Job >>
Copy every line in the rows below that contains the string "appoggiatura". Case counts.
--- Information given ---
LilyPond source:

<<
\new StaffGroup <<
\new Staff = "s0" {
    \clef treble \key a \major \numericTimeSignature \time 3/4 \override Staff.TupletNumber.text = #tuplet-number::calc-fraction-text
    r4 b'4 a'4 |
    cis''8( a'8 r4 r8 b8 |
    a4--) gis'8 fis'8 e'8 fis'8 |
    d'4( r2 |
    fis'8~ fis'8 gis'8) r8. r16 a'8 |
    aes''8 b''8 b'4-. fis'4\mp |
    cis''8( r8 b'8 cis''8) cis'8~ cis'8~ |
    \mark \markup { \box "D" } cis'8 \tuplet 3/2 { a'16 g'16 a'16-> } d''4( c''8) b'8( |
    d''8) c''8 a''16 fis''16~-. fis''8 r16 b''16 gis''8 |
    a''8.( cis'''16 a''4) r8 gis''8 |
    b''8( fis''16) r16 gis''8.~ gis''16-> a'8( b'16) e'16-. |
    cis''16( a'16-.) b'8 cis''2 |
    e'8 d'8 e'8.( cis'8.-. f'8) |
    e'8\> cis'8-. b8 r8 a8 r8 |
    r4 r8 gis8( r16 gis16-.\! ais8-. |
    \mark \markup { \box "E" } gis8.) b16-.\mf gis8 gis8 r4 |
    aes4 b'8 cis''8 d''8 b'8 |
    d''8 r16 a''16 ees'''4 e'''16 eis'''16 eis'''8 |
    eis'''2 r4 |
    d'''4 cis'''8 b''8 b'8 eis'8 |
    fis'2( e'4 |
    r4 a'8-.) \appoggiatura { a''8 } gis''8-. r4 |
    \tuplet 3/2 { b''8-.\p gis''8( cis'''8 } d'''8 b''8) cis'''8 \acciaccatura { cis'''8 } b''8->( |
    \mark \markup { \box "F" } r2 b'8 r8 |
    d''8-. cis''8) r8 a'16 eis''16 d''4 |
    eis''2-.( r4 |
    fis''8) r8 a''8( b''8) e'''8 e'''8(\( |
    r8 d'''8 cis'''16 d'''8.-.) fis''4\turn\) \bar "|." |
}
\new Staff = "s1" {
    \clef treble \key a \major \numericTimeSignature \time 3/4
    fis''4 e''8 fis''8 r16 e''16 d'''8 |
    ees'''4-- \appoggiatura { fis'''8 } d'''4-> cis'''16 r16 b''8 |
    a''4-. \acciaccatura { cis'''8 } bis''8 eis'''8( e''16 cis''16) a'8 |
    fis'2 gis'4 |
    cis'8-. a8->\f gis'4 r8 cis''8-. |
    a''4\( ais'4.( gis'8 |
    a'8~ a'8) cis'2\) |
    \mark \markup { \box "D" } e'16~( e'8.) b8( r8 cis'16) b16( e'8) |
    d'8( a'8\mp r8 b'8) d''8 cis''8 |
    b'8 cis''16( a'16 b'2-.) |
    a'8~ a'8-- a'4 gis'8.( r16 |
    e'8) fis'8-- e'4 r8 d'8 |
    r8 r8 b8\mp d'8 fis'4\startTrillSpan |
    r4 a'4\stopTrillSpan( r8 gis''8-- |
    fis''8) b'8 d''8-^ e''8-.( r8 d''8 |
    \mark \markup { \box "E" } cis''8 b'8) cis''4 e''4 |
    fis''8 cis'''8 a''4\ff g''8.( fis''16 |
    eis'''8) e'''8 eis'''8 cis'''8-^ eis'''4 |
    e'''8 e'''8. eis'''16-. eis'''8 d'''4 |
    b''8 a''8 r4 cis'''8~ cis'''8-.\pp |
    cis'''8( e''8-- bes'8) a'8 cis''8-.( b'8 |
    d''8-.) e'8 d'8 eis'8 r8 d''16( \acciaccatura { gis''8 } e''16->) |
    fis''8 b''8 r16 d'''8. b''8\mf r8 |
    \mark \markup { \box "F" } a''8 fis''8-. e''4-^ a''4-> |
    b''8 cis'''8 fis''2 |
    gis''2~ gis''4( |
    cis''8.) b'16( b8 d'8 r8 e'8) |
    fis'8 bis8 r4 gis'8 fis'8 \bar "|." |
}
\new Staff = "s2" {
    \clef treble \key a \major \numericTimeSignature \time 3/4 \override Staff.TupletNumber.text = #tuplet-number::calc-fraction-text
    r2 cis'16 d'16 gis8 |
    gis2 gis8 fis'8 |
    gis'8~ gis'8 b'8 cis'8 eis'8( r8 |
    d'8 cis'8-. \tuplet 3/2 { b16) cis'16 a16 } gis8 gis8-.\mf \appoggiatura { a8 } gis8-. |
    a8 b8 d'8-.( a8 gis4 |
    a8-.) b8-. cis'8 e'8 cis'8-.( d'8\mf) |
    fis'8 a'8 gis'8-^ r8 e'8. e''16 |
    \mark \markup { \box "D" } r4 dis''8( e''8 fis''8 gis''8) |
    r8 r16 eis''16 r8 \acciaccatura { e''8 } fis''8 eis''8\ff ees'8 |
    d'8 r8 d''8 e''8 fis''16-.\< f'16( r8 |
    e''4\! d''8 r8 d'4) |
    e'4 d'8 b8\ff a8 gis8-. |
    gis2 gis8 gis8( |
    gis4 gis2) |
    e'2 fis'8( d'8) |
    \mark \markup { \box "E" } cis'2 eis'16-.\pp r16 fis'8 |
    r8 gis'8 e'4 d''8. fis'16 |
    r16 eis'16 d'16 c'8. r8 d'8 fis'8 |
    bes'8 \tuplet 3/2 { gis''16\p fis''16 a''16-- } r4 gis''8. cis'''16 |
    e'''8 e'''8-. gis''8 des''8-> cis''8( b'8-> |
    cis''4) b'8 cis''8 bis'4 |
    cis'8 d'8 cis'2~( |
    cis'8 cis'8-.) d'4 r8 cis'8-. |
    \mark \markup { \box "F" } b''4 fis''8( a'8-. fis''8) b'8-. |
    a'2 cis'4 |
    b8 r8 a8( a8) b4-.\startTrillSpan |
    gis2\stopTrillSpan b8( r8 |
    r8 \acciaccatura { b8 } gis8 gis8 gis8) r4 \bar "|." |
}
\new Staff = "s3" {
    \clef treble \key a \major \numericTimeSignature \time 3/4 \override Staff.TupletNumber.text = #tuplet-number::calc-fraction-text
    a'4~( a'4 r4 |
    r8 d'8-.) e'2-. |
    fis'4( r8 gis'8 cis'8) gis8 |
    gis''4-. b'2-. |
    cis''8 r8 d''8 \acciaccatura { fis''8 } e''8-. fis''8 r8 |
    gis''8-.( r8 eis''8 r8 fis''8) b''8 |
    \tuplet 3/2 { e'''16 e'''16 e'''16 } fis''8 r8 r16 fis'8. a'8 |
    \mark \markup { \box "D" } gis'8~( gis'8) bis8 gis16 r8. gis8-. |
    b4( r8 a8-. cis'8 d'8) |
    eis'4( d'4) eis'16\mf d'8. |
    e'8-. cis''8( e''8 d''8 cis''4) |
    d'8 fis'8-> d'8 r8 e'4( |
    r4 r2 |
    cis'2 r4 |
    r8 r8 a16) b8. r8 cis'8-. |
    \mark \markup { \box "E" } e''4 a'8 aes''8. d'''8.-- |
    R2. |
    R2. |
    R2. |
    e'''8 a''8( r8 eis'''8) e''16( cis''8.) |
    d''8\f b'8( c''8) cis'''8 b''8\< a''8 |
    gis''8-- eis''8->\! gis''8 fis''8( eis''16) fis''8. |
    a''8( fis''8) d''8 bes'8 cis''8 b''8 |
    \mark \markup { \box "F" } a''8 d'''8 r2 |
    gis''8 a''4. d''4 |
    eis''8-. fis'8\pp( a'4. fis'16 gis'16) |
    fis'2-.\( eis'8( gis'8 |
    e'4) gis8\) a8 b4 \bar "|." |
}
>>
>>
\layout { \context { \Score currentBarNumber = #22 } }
---
Output of the task >>
    r4 a'8-.) \appoggiatura { a''8 } gis''8-. r4 |
    ees'''4-- \appoggiatura { fis'''8 } d'''4-> cis'''16 r16 b''8 |
    d'8 cis'8-. \tuplet 3/2 { b16) cis'16 a16 } gis8 gis8-.\mf \appoggiatura { a8 } gis8-. |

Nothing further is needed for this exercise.